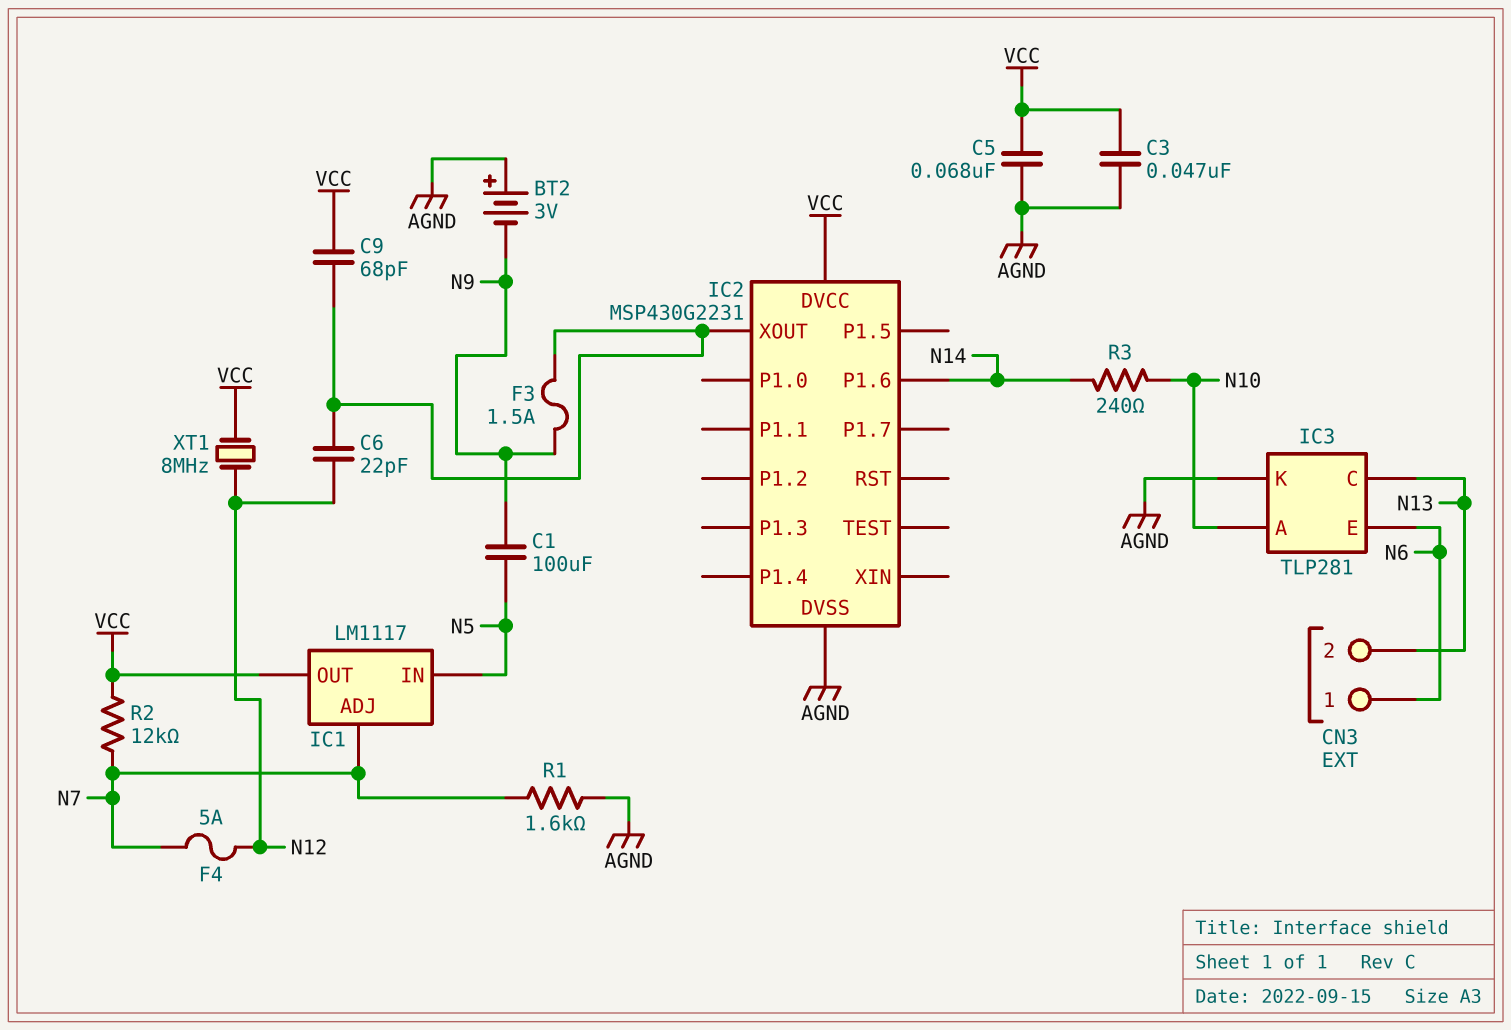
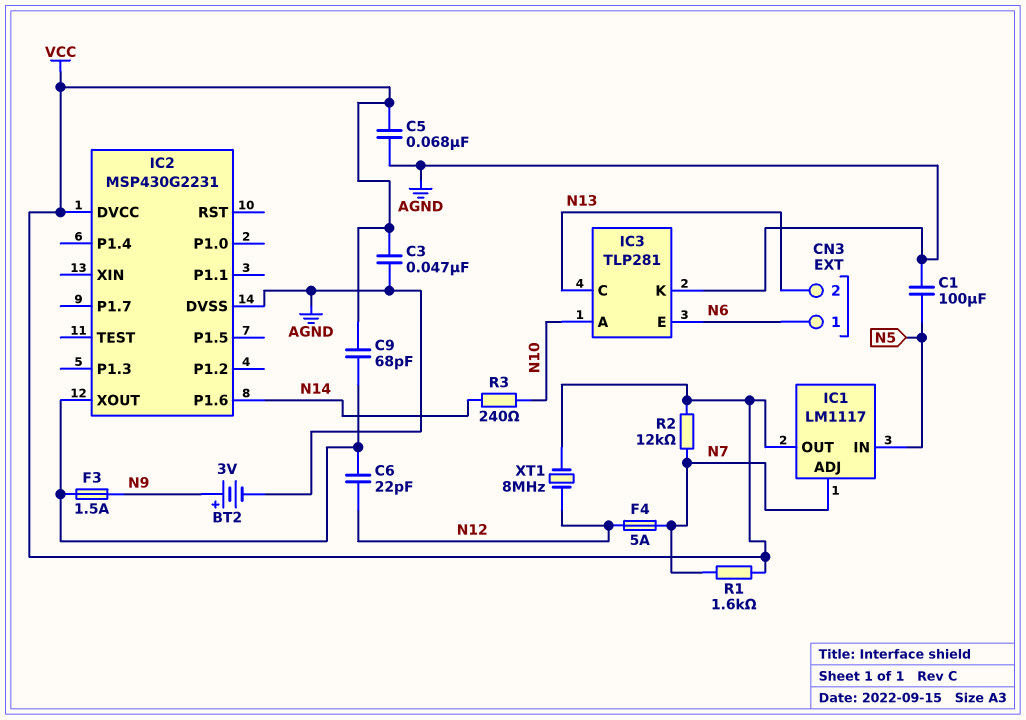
BT2: 3V (plus AGND, minus N9) -> 3V (plus N9, minus AGND)
C1: 100uF (N5, N9) -> 100uF (AGND, N5)
R1: 1.6k (AGND, N7) -> 1.6k (N7, VCC)

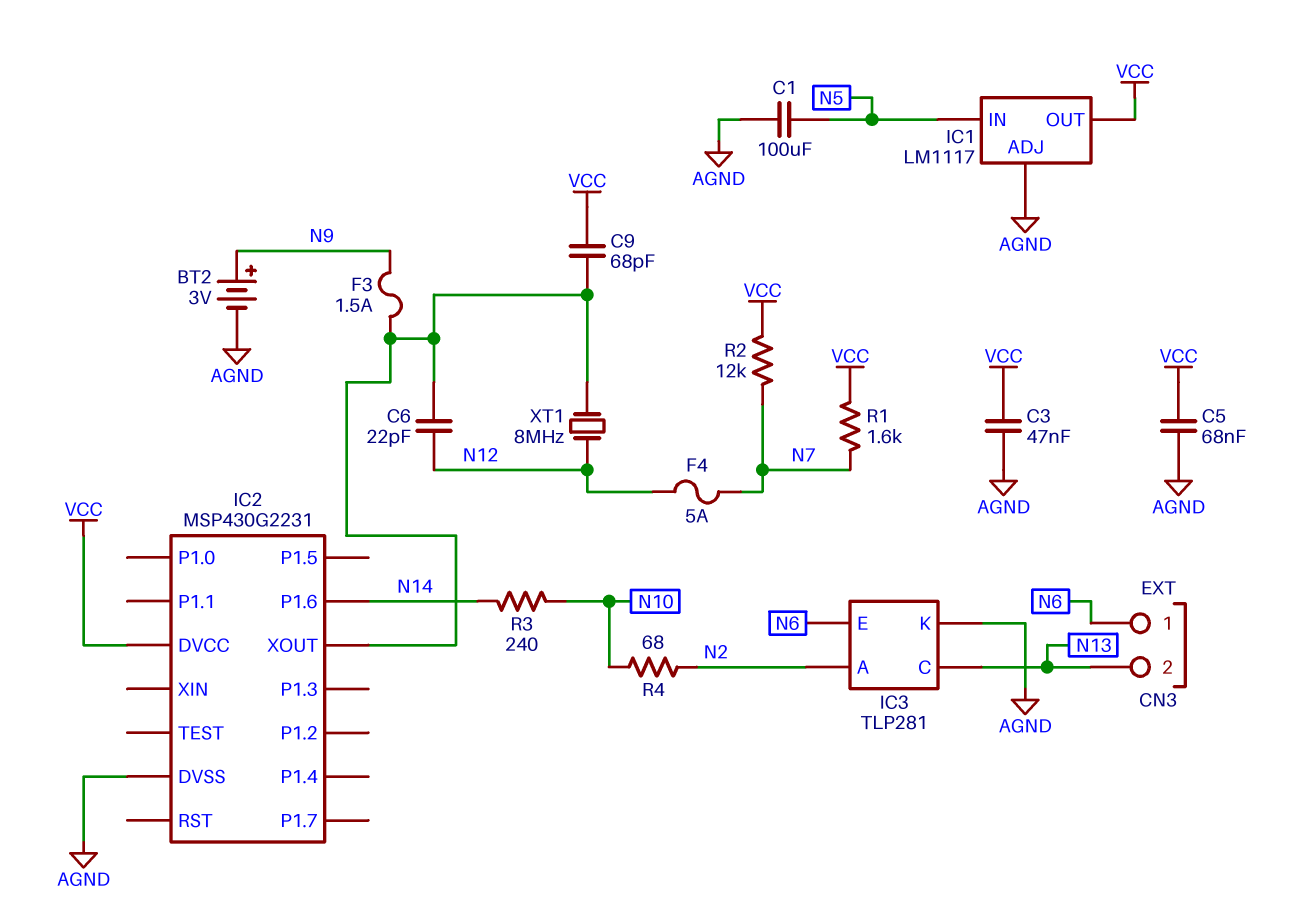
IC1 pin ADJ: N7 -> AGND
IC3 pin A: N10 -> N2
R4: none -> 68 (N2, N10)
XT1: 8MHz (N12, VCC) -> 8MHz (IC2/XOUT, N12)

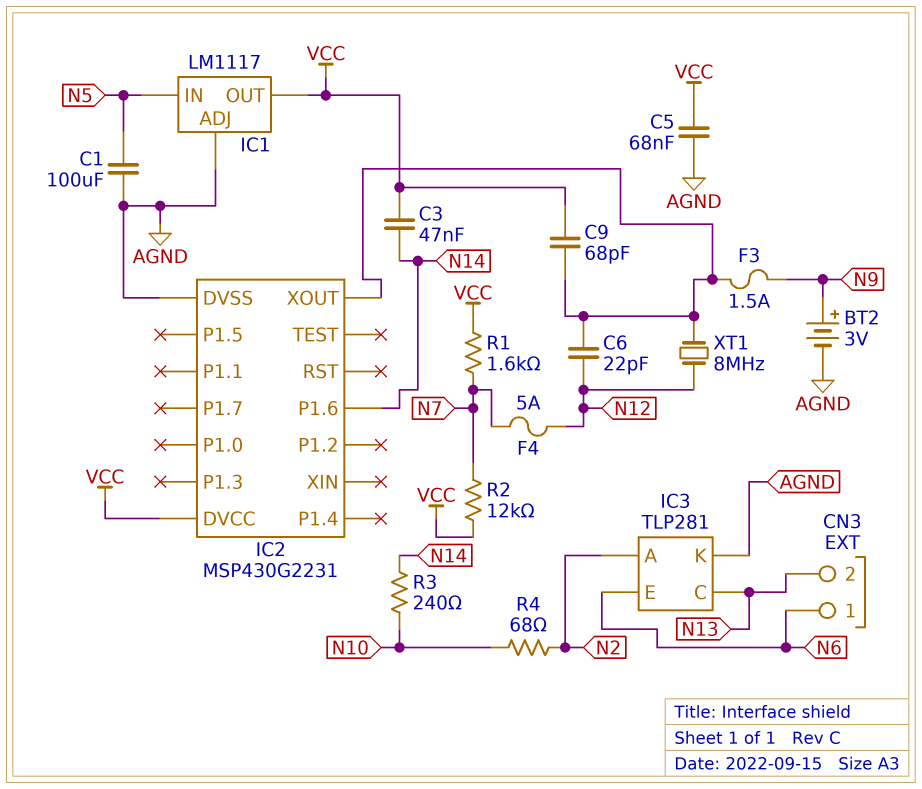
C3: 47nF (AGND, VCC) -> 47nF (N14, VCC)

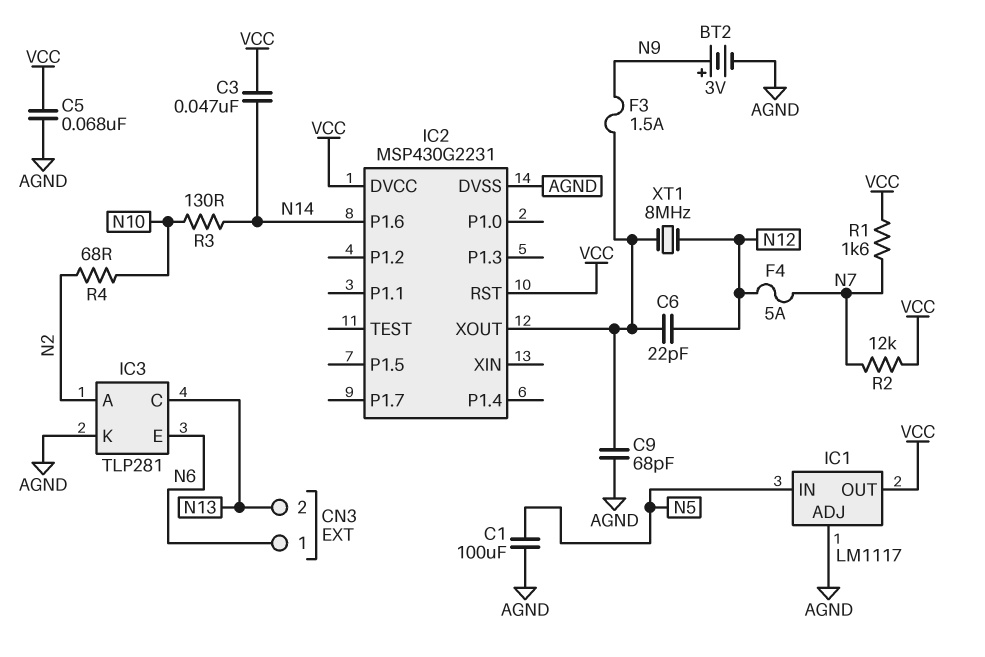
C9: 68pF (IC2/XOUT, VCC) -> 68pF (AGND, IC2/XOUT)
IC2 pin RST: none -> VCC
R3: 240 (N10, N14) -> 130 (N10, N14)

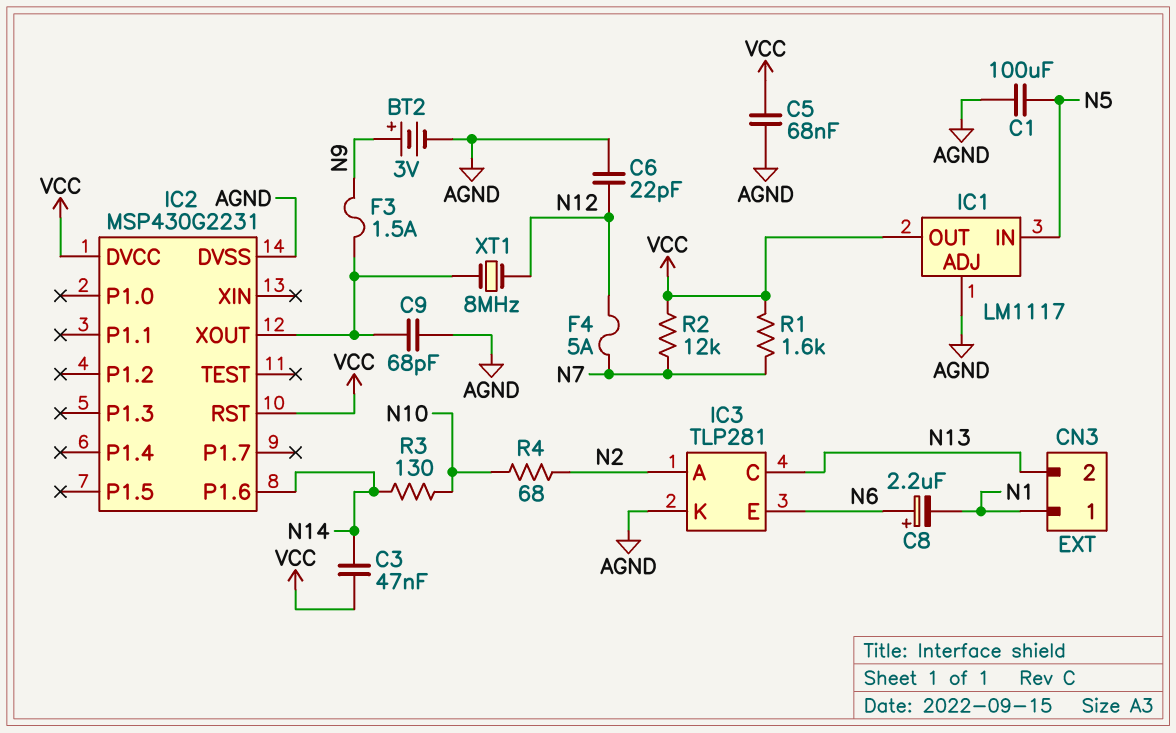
C6: 22pF (IC2/XOUT, N12) -> 22pF (AGND, N12)
C8: none -> 2.2uF (plus N6, minus N1)
CN3 pin 1: N6 -> N1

____

WHAT TO DO: Which of the lines in the listing above include "plus"? Report each of them.

SOLUTION TO THE PROBLEM:
BT2: 3V (plus AGND, minus N9) -> 3V (plus N9, minus AGND)
C8: none -> 2.2uF (plus N6, minus N1)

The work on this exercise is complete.